Scene comparison data
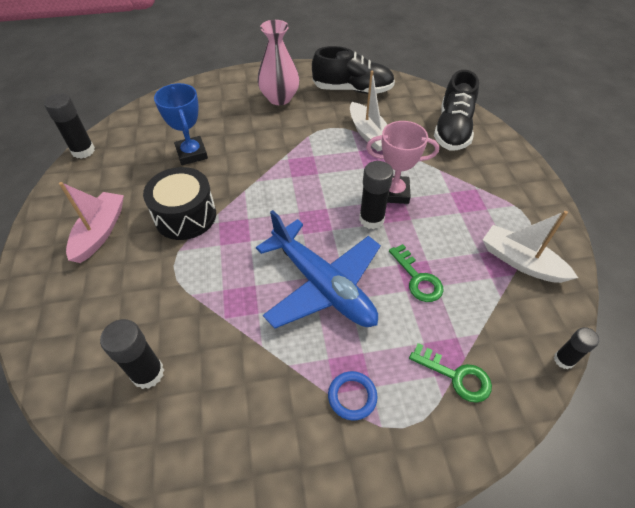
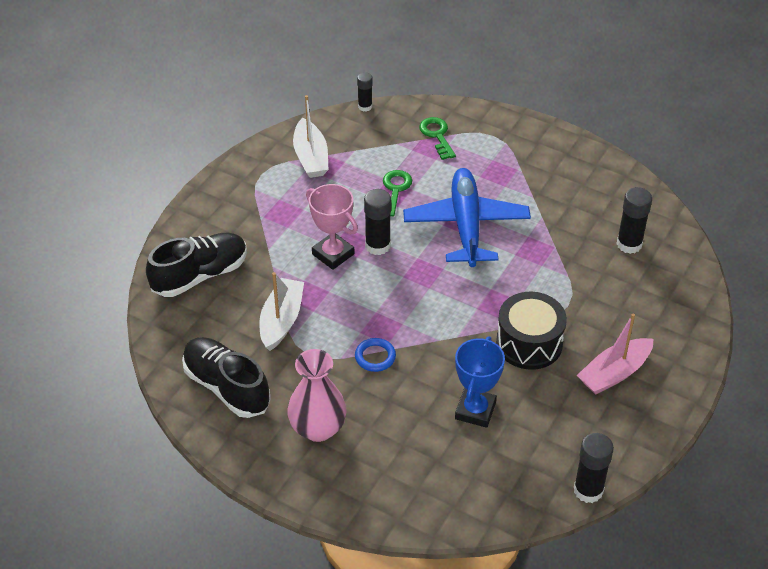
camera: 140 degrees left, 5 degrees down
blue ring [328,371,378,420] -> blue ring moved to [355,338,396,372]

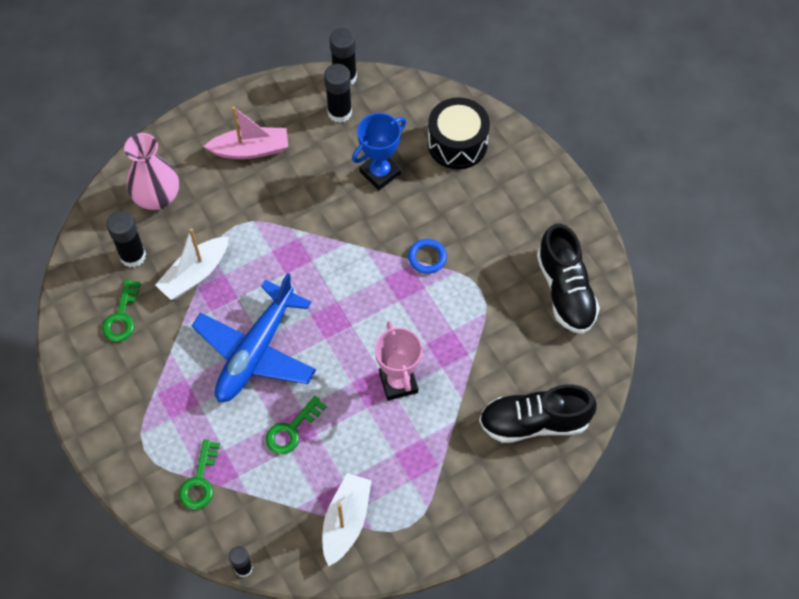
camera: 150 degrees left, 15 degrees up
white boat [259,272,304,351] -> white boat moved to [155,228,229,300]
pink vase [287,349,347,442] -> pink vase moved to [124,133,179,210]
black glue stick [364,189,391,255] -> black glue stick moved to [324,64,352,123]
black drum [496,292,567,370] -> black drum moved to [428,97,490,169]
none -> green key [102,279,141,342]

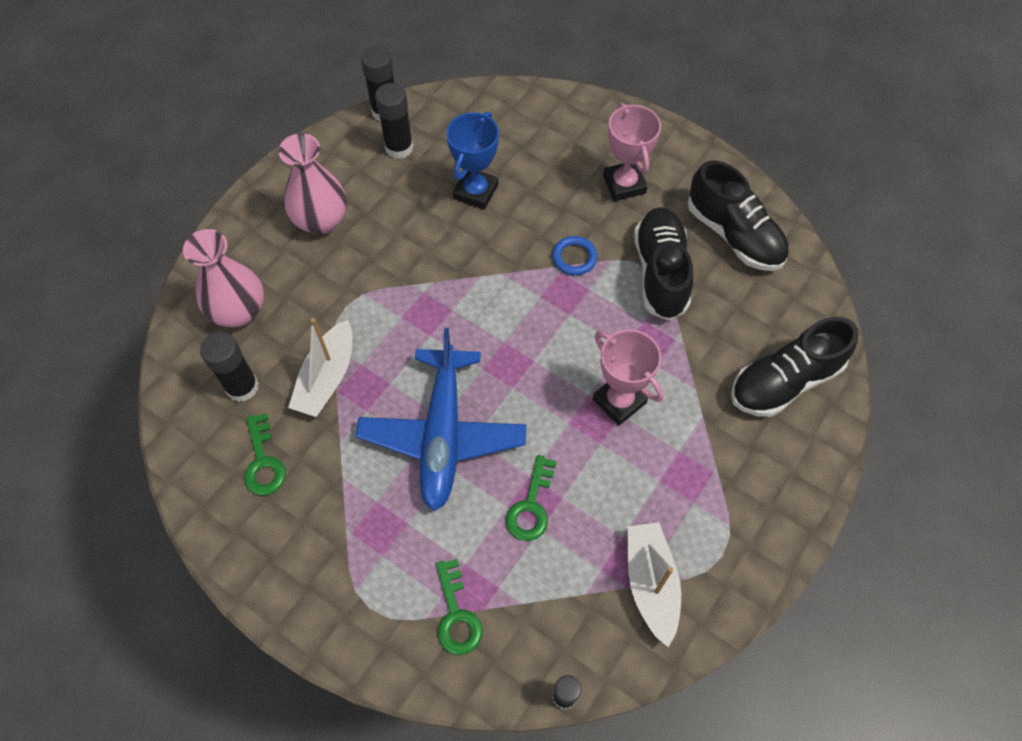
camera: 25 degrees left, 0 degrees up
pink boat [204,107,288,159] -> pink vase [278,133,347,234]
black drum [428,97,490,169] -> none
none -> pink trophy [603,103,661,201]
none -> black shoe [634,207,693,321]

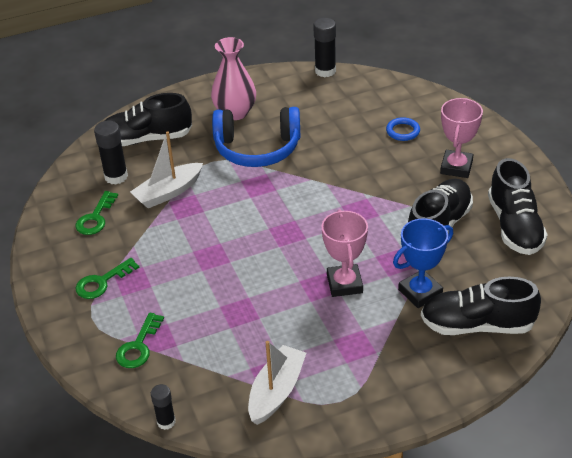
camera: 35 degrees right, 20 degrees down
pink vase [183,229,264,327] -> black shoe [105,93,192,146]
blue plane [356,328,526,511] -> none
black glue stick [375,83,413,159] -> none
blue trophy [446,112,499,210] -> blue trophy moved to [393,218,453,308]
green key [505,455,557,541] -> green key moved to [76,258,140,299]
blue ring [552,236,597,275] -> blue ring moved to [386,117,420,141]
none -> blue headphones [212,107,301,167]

_WORK ORDER:_
Output only the lines from the start of the data through the line that holds "camera: 25 degrees left, 0 degrees up". Keep them exact and leave the pictures out.

_RESPONSE BELOW:_
camera: 140 degrees left, 5 degrees down
blue ring [328,371,378,420] -> blue ring moved to [355,338,396,372]

camera: 150 degrees left, 15 degrees up
white boat [259,272,304,351] -> white boat moved to [155,228,229,300]
pink vase [287,349,347,442] -> pink vase moved to [124,133,179,210]
black glue stick [364,189,391,255] -> black glue stick moved to [324,64,352,123]
black drum [496,292,567,370] -> black drum moved to [428,97,490,169]
none -> green key [102,279,141,342]

camera: 25 degrees left, 0 degrees up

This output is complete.